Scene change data
------------------------------------
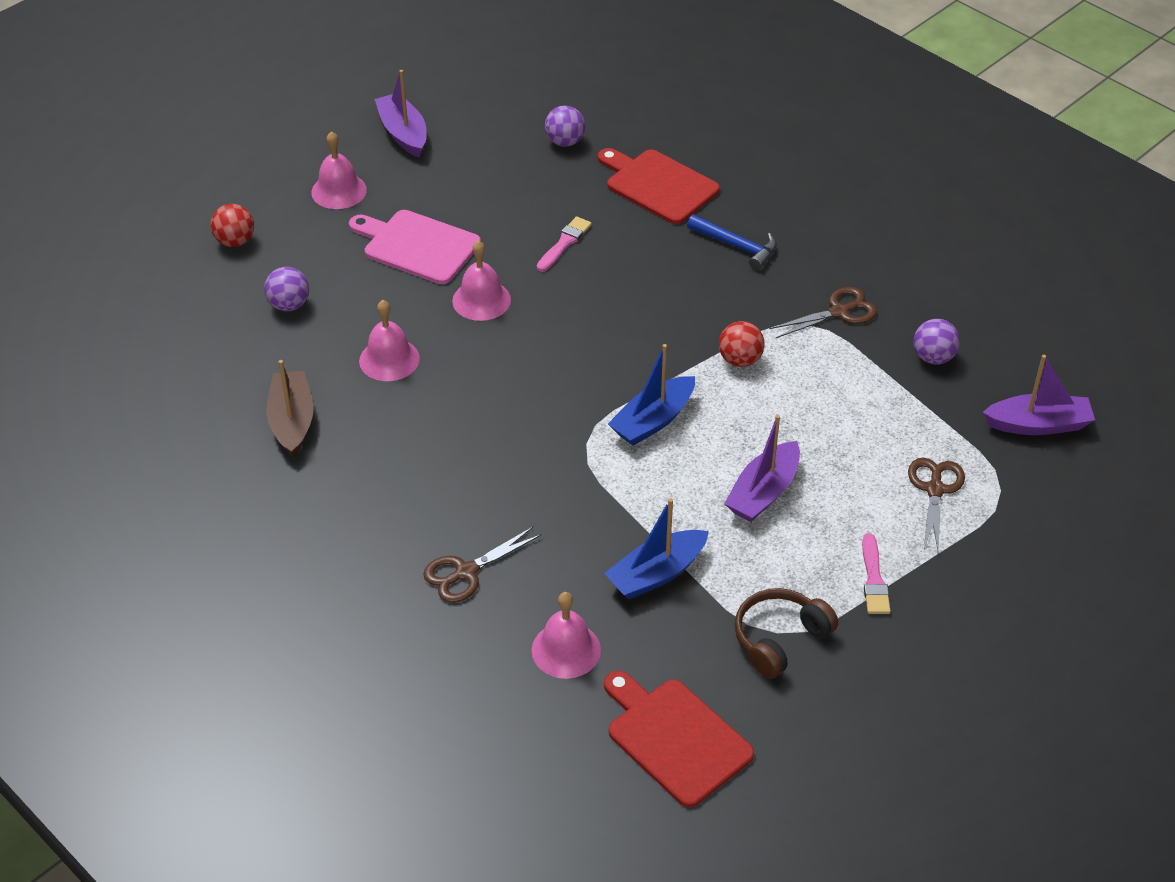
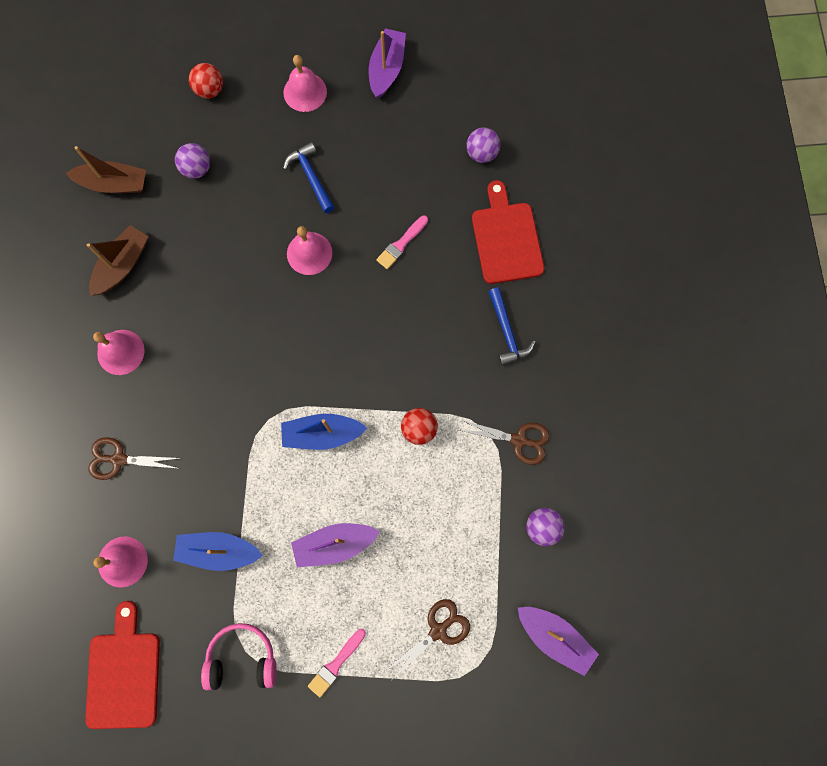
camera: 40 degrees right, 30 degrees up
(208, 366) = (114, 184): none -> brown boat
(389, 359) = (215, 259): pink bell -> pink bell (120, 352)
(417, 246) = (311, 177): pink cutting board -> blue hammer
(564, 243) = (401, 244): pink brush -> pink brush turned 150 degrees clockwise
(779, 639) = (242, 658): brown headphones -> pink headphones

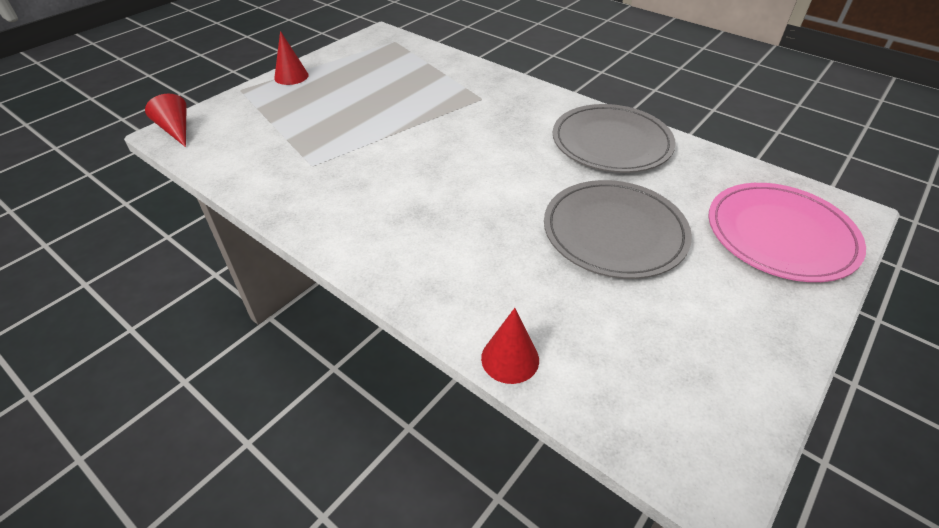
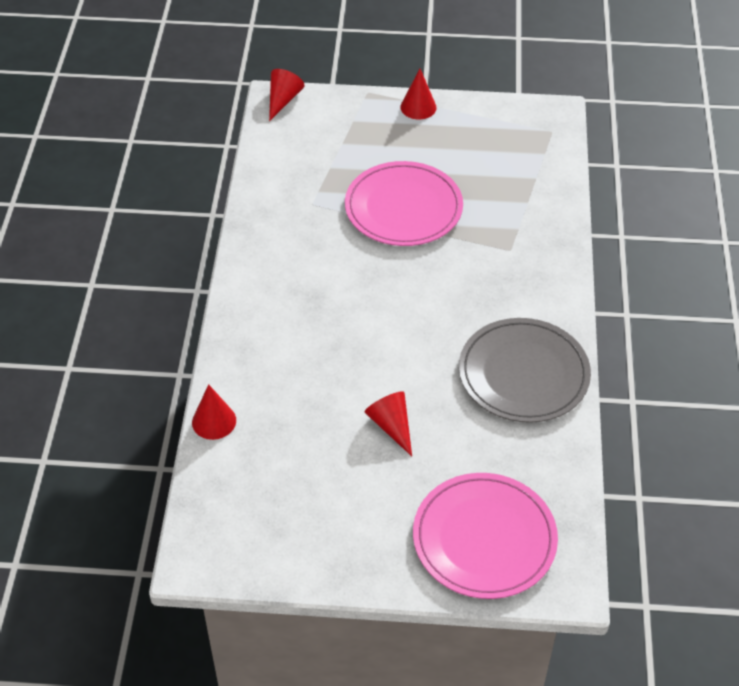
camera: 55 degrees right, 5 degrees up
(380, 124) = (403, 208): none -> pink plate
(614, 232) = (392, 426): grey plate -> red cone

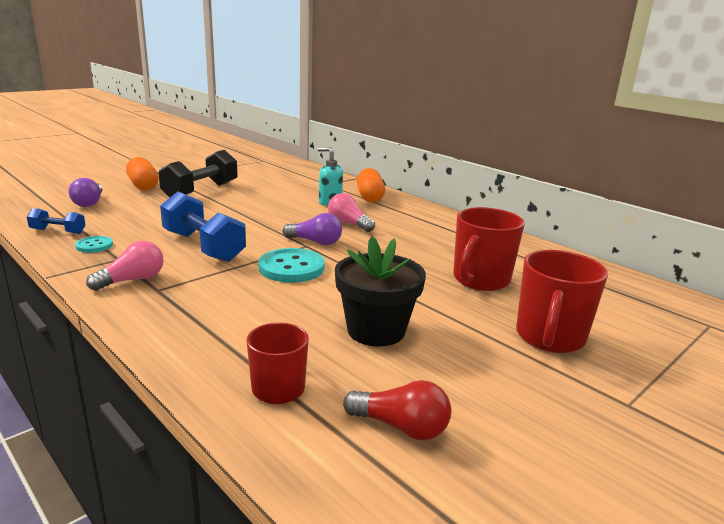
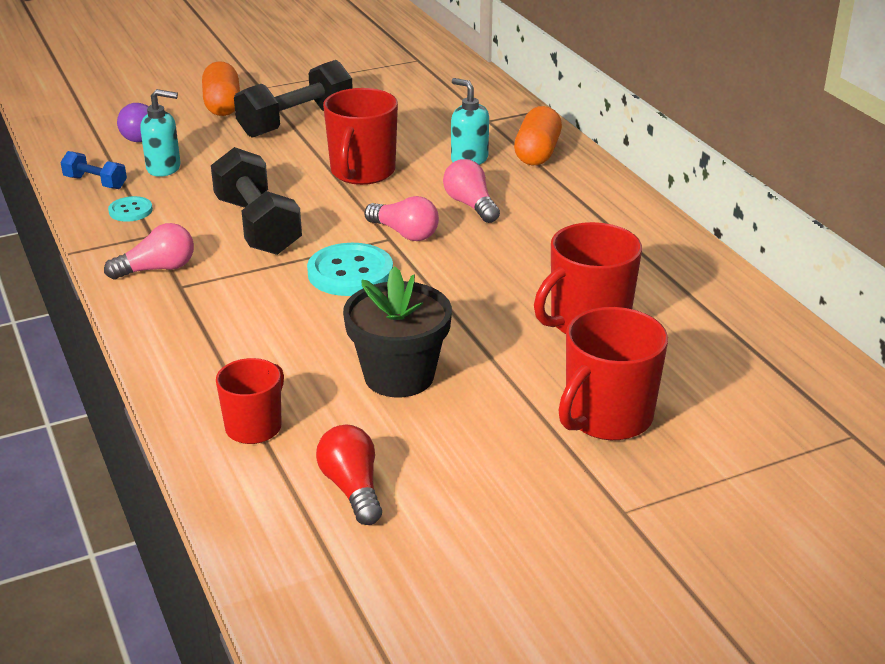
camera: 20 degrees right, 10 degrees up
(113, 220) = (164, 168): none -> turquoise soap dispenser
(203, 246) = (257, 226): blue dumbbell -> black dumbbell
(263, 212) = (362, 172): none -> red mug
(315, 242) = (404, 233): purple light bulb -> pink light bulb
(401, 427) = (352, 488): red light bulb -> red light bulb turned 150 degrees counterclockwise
------------------------------------
All of the entries, apart from the pictures, must be returned exactly.

**Result**
camera: 40 degrees right, 30 degrees up
(208, 366) = (114, 184): none -> brown boat
(389, 359) = (215, 259): pink bell -> pink bell (120, 352)
(417, 246) = (311, 177): pink cutting board -> blue hammer
(564, 243) = (401, 244): pink brush -> pink brush turned 150 degrees clockwise
(779, 639) = (242, 658): brown headphones -> pink headphones

camera: 55 degrees right, 5 degrees up
(380, 124) = (403, 208): none -> pink plate
(614, 232) = (392, 426): grey plate -> red cone

camera: 20 degrees right, 10 degrees up
(113, 220) = (164, 168): none -> turquoise soap dispenser
(203, 246) = (257, 226): blue dumbbell -> black dumbbell
(263, 212) = (362, 172): none -> red mug
(315, 242) = (404, 233): purple light bulb -> pink light bulb
(401, 427) = (352, 488): red light bulb -> red light bulb turned 150 degrees counterclockwise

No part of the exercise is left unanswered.